■ Exercise directions ■
When a line of the records contains "VEXT", copy it.

■ Data shown ■
== Segment start ==

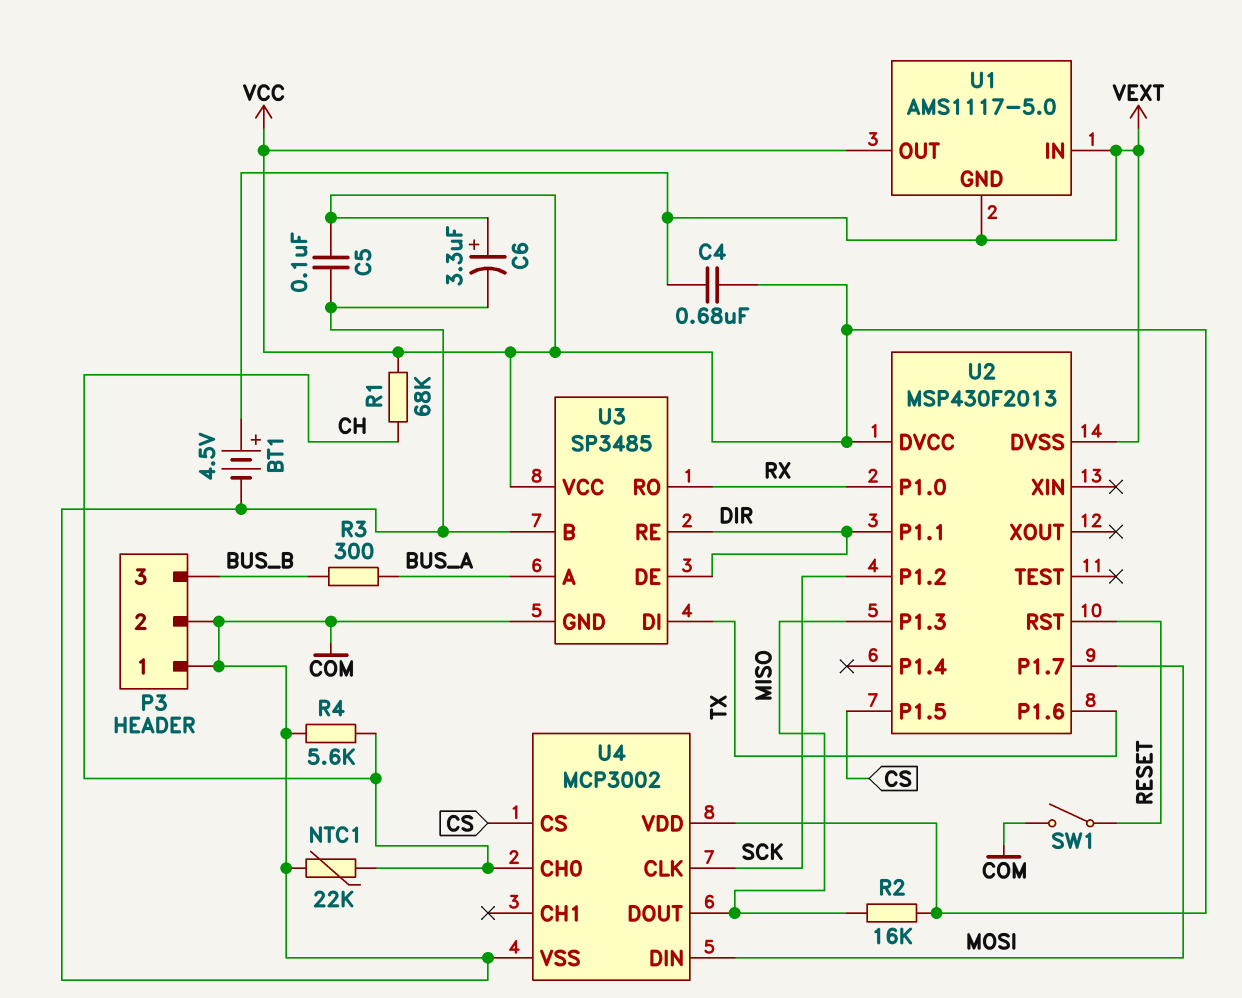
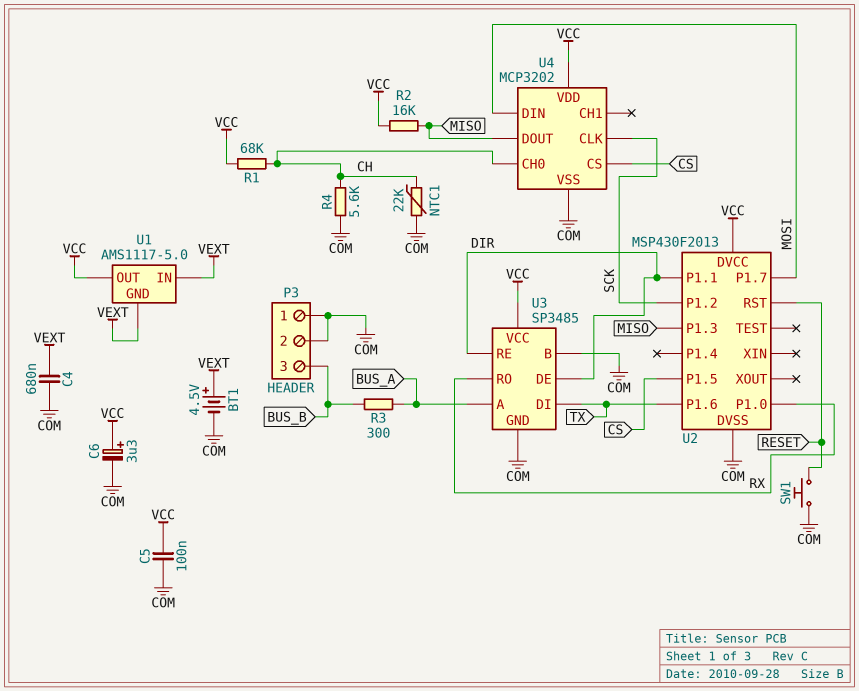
C4: 680nF (VCC, VEXT) -> 680nF (COM, VEXT)
SW1: switch (COM, RESET) -> button (COM, RESET)
U2 pin DVSS: VEXT -> COM
U4: MCP3002 -> MCP3202

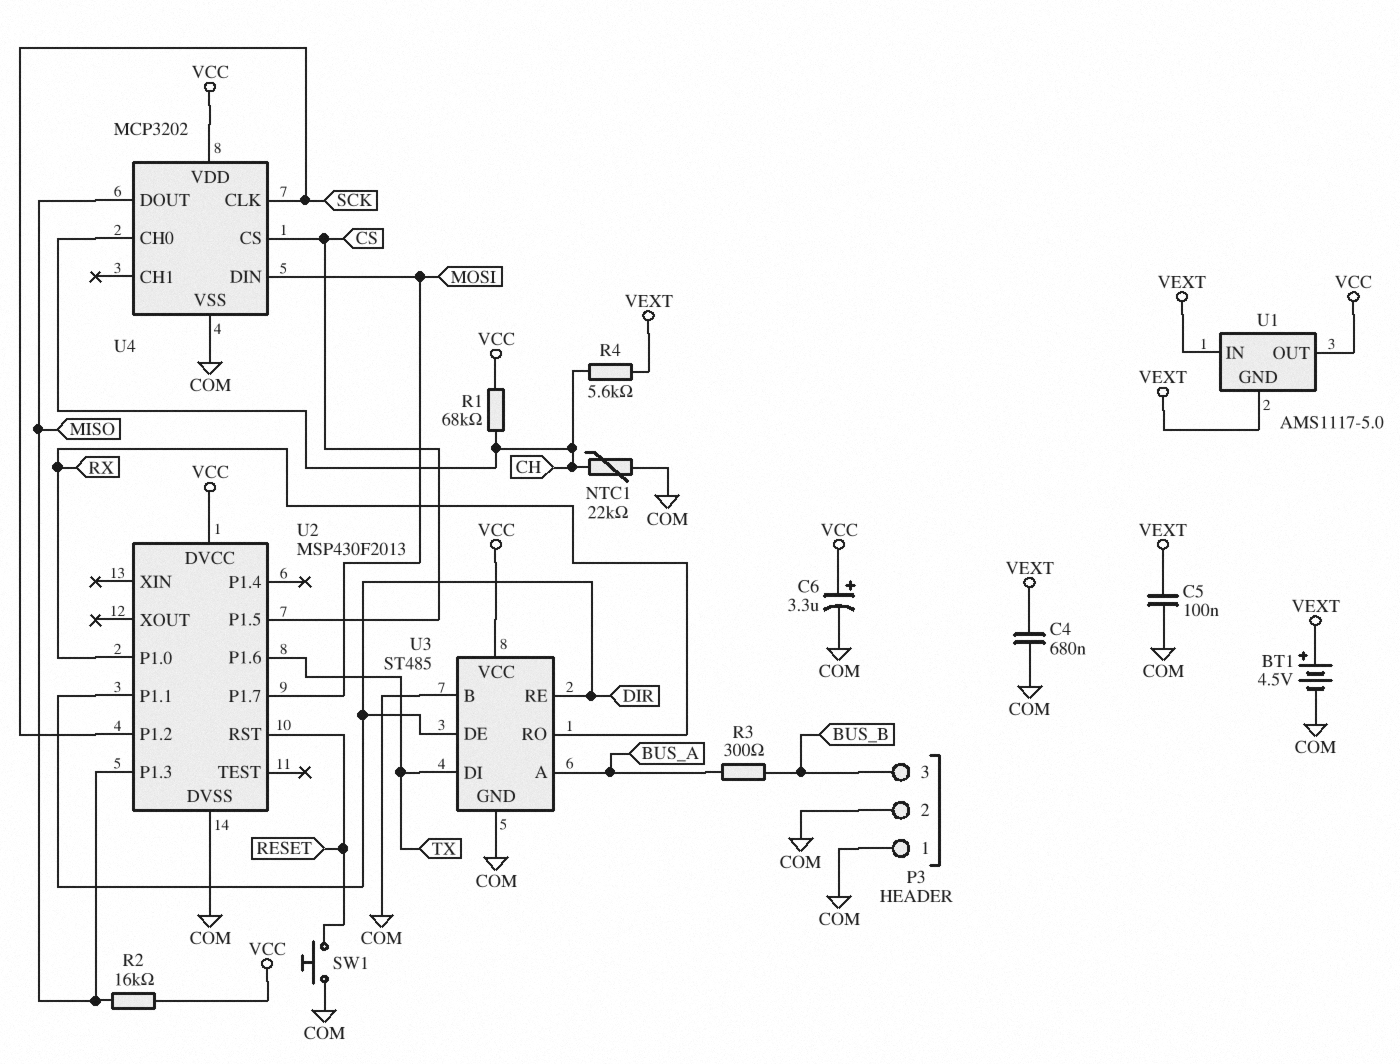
C5: 100nF (COM, VCC) -> 100nF (COM, VEXT)
R4: 5.6k (CH, COM) -> 5.6k (CH, VEXT)
U3: SP3485 -> ST485

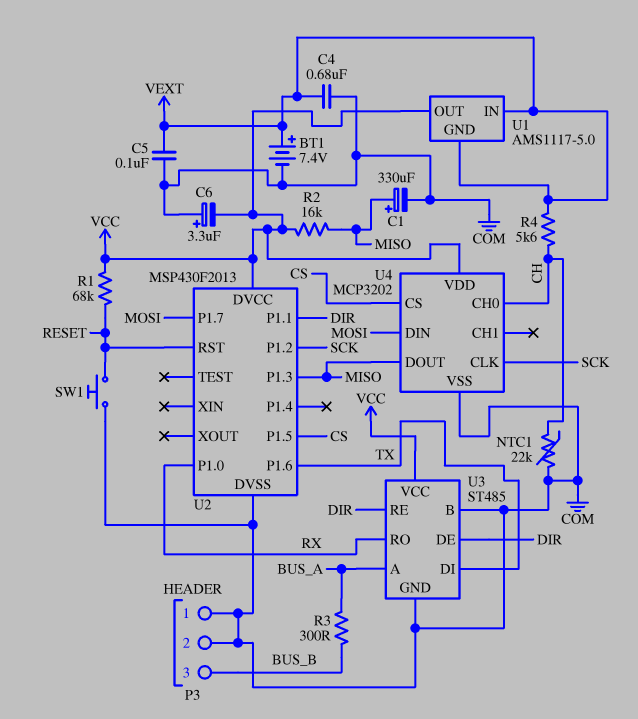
BT1: 4.5V (plus VEXT, minus COM) -> 7.4V (plus VEXT, minus COM)
C1: none -> 330uF (plus MISO, minus COM)
C6: 3.3uF (plus VCC, minus COM) -> 3.3uF (plus COM, minus VCC)
R1: 68k (CH, VCC) -> 68k (RESET, VCC)

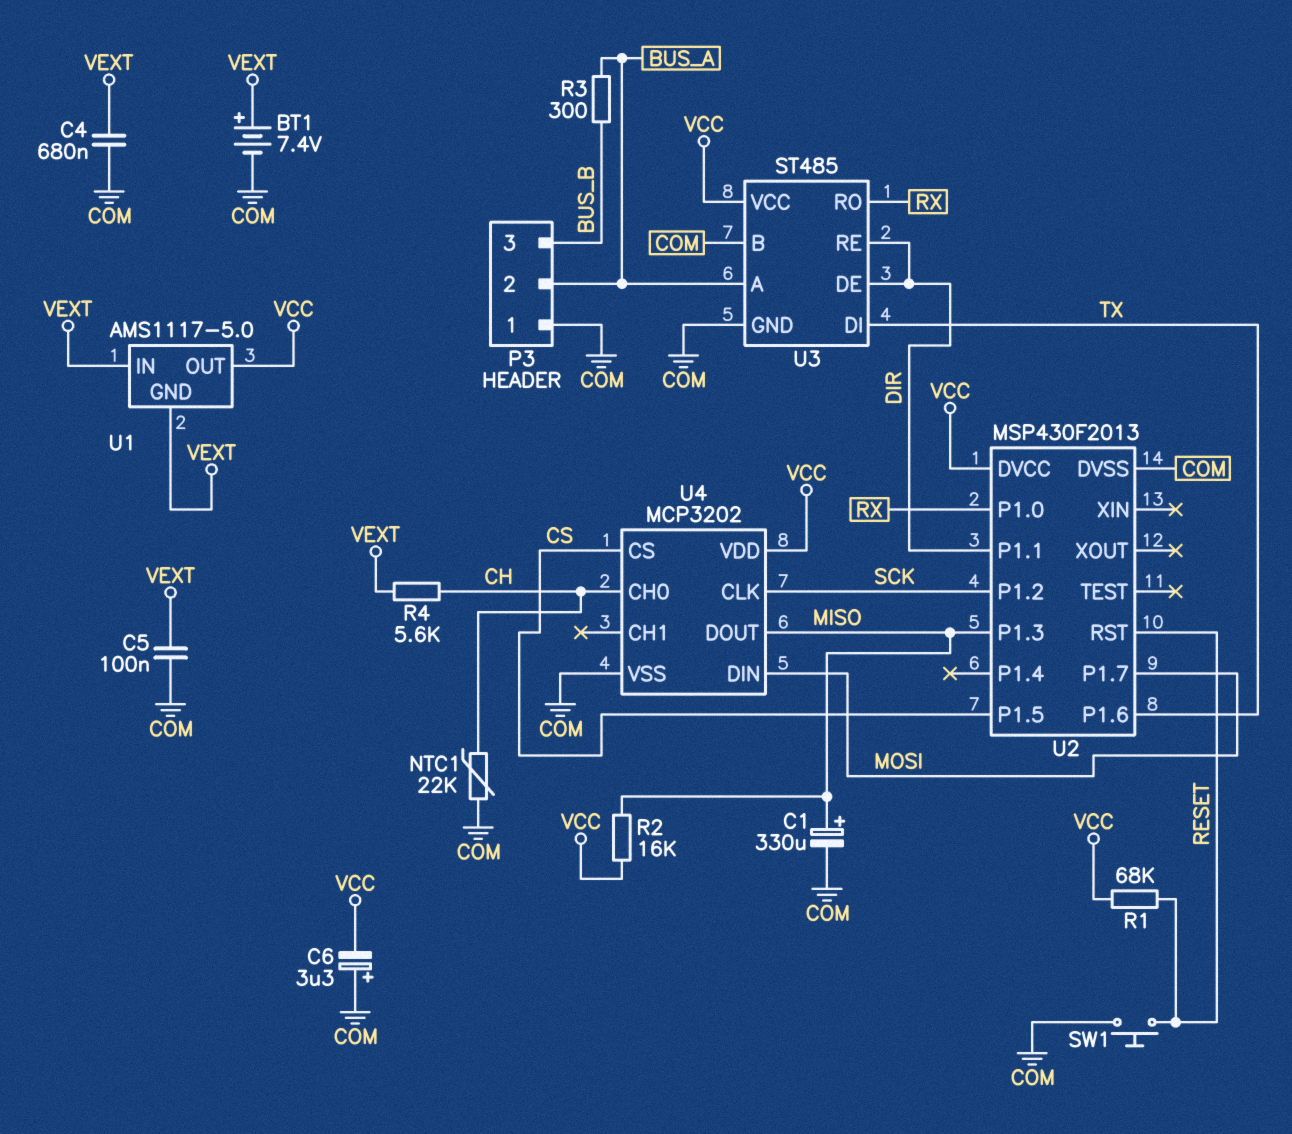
P3 pin 2: COM -> BUS_A

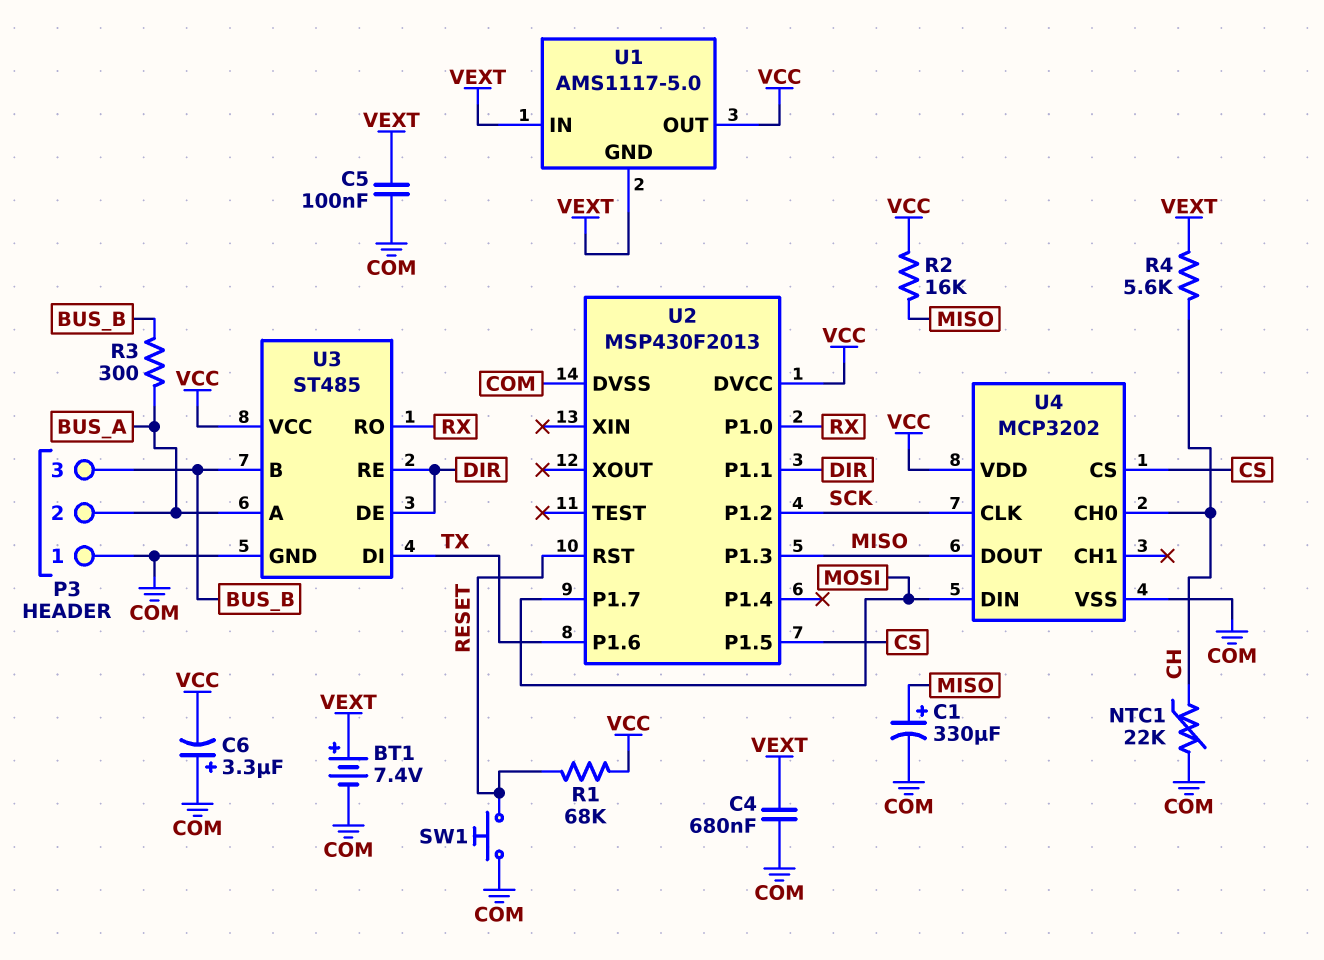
U3 pin B: COM -> BUS_B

== Segment end ==

■ Answer box ■
C4: 680nF (VCC, VEXT) -> 680nF (COM, VEXT)
U2 pin DVSS: VEXT -> COM
C5: 100nF (COM, VCC) -> 100nF (COM, VEXT)
R4: 5.6k (CH, COM) -> 5.6k (CH, VEXT)
BT1: 4.5V (plus VEXT, minus COM) -> 7.4V (plus VEXT, minus COM)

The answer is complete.